◆ Problem to solve
The records follow. Copy them exactly, but omit the pictures.
=== Section Start ===
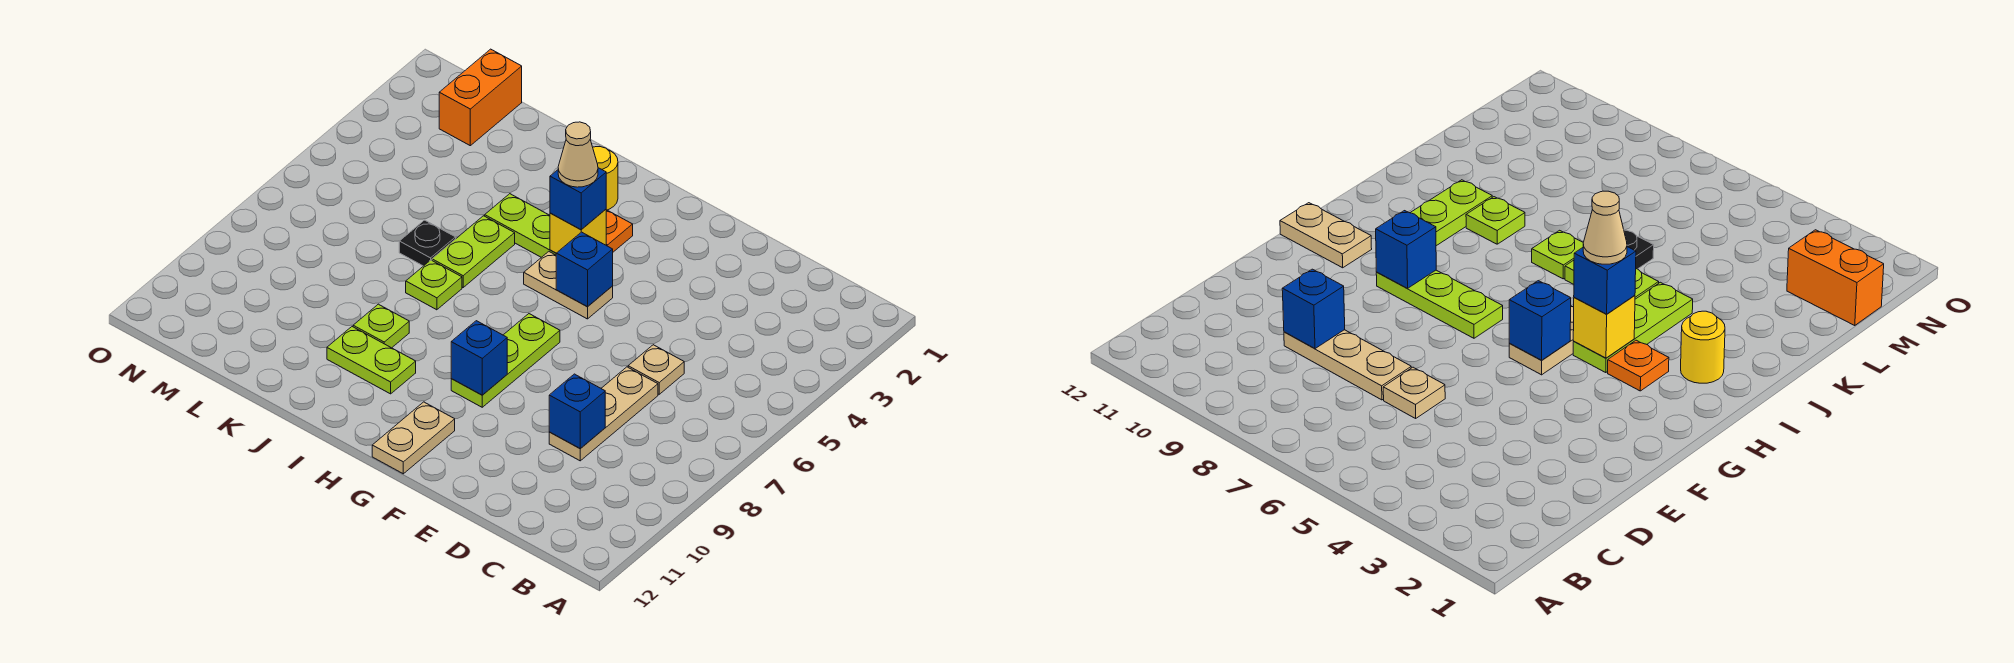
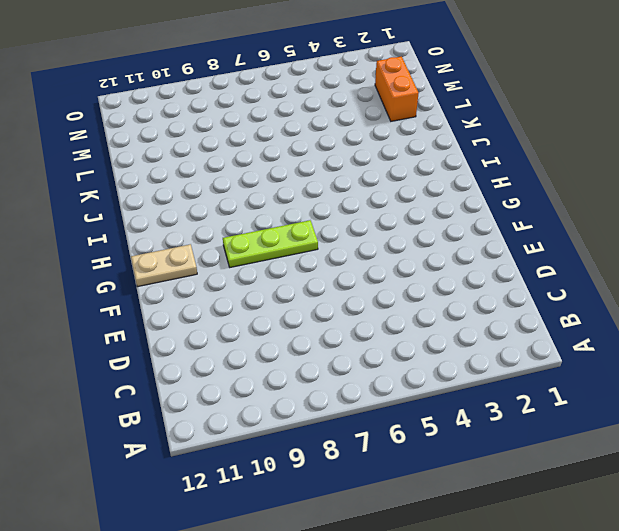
orange 1x2 brick [375,57,419,121] -> orange 1x2 brick turned to [439,49,522,146]
none -> tan 1x1 plate [628,345,684,394]
none -> tan 1x3 plate [549,367,658,461]
none -> tan 1x2 plate [524,252,613,319]

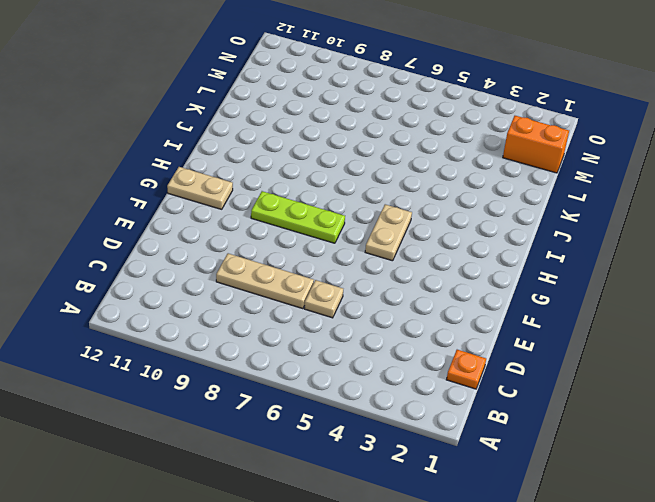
orange 1x1 plate [447,350,486,389] -> orange 1x1 plate moved to [606,210,633,252]
none -> lime 1x3 plate [485,194,556,257]
none -> yellow 1x1 round brick [593,147,618,210]
none -> lime 1x2 plate [327,327,416,394]

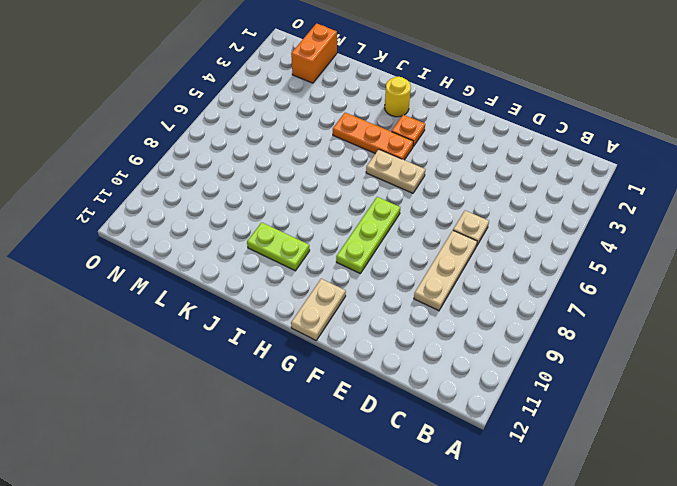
orange 1x3 plate [333,113,413,160] -> lime 1x3 plate [485,194,556,257]
none -> lime 1x2 plate [432,216,515,287]
none -> lime 1x1 plate [406,260,462,310]
none -> lime 1x1 plate [353,304,409,348]

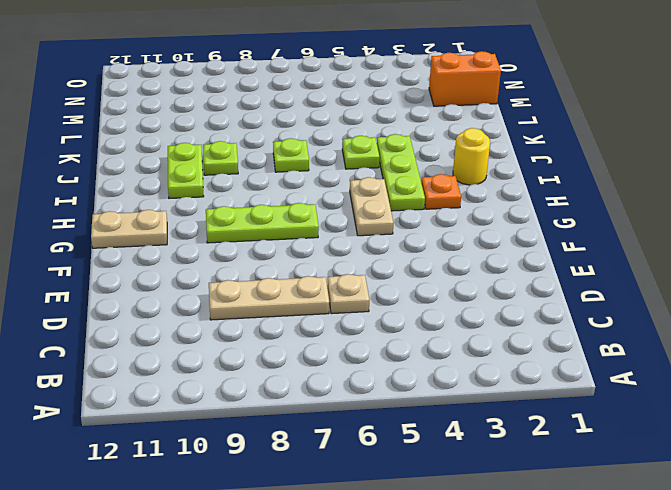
lime 1x1 plate [342,136,379,169] -> lime 1x2 plate [432,216,515,287]
none -> black 1x1 plate [399,220,456,266]
none -> blue 1x1 brick [549,374,605,449]
none -> blue 1x1 brick [556,232,613,307]

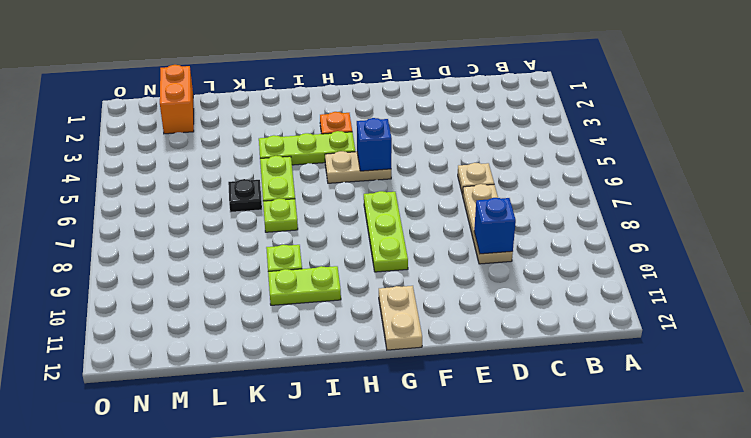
none -> yellow 1x1 round brick [593,147,618,210]
none -> blue 1x1 brick [451,321,507,395]
none -> yellow 1x1 brick [550,209,606,253]

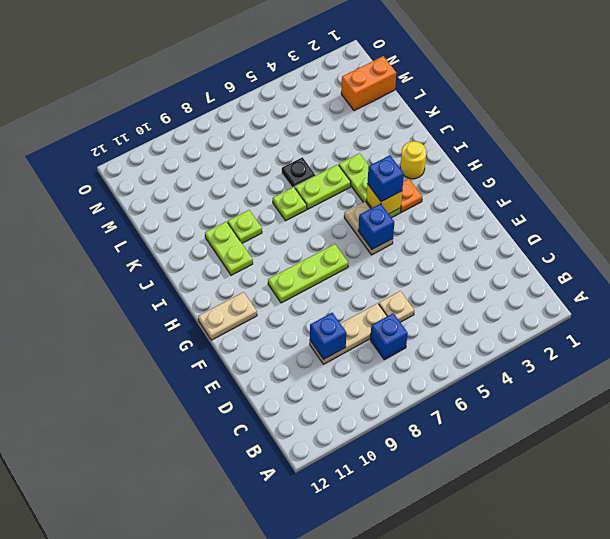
blue 1x1 brick [370,313,408,360] -> blue 1x1 brick moved to [451,321,507,395]
none -> tan 1x1 cone [558,122,598,187]

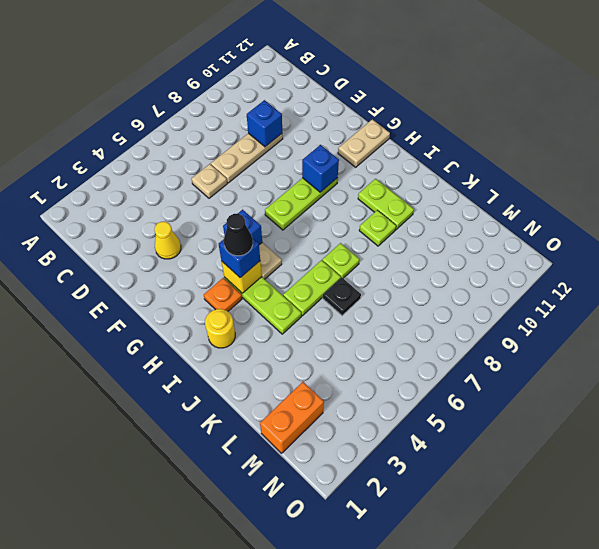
yellow 1x1 cone [154,222,181,259] -> none
black 1x1 cone [224,214,253,256] -> tan 1x1 cone [558,122,598,187]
=== Section End ===
◆ Output of the task
orange 1x2 brick [375,57,419,121] -> orange 1x2 brick turned to [439,49,522,146]
none -> tan 1x1 plate [628,345,684,394]
none -> tan 1x3 plate [549,367,658,461]
none -> tan 1x2 plate [524,252,613,319]

orange 1x1 plate [447,350,486,389] -> orange 1x1 plate moved to [606,210,633,252]
none -> lime 1x3 plate [485,194,556,257]
none -> yellow 1x1 round brick [593,147,618,210]
none -> lime 1x2 plate [327,327,416,394]

orange 1x3 plate [333,113,413,160] -> lime 1x3 plate [485,194,556,257]
none -> lime 1x2 plate [432,216,515,287]
none -> lime 1x1 plate [406,260,462,310]
none -> lime 1x1 plate [353,304,409,348]

lime 1x1 plate [342,136,379,169] -> lime 1x2 plate [432,216,515,287]
none -> black 1x1 plate [399,220,456,266]
none -> blue 1x1 brick [549,374,605,449]
none -> blue 1x1 brick [556,232,613,307]

none -> yellow 1x1 round brick [593,147,618,210]
none -> blue 1x1 brick [451,321,507,395]
none -> yellow 1x1 brick [550,209,606,253]

blue 1x1 brick [370,313,408,360] -> blue 1x1 brick moved to [451,321,507,395]
none -> tan 1x1 cone [558,122,598,187]

yellow 1x1 cone [154,222,181,259] -> none
black 1x1 cone [224,214,253,256] -> tan 1x1 cone [558,122,598,187]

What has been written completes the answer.